> **What you will do**:
Copy out the listing that follows exactly, dropping every picture.

> **Source data**:

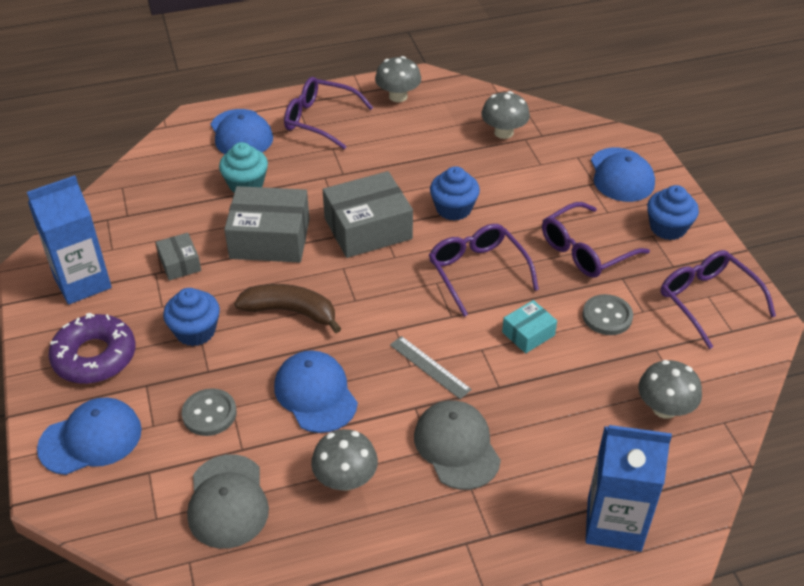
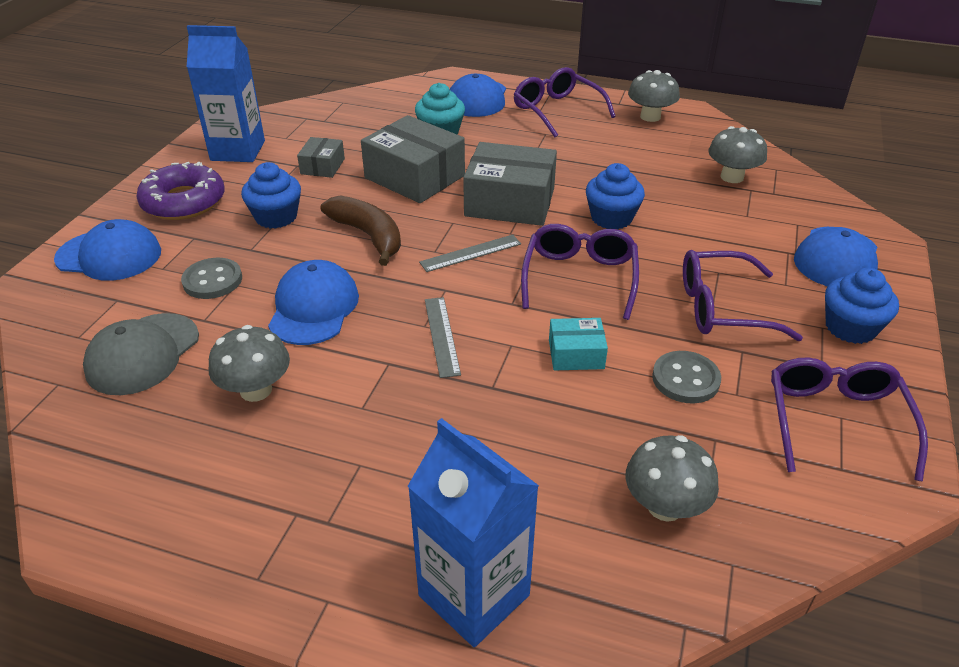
camera: 35 degrees right, 5 degrees down
(383, 288) = (470, 253): none -> grey ruler
(456, 446) = (389, 418): grey cap -> none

> **Solution to the problem**:
camera: 35 degrees right, 5 degrees down
(383, 288) = (470, 253): none -> grey ruler
(456, 446) = (389, 418): grey cap -> none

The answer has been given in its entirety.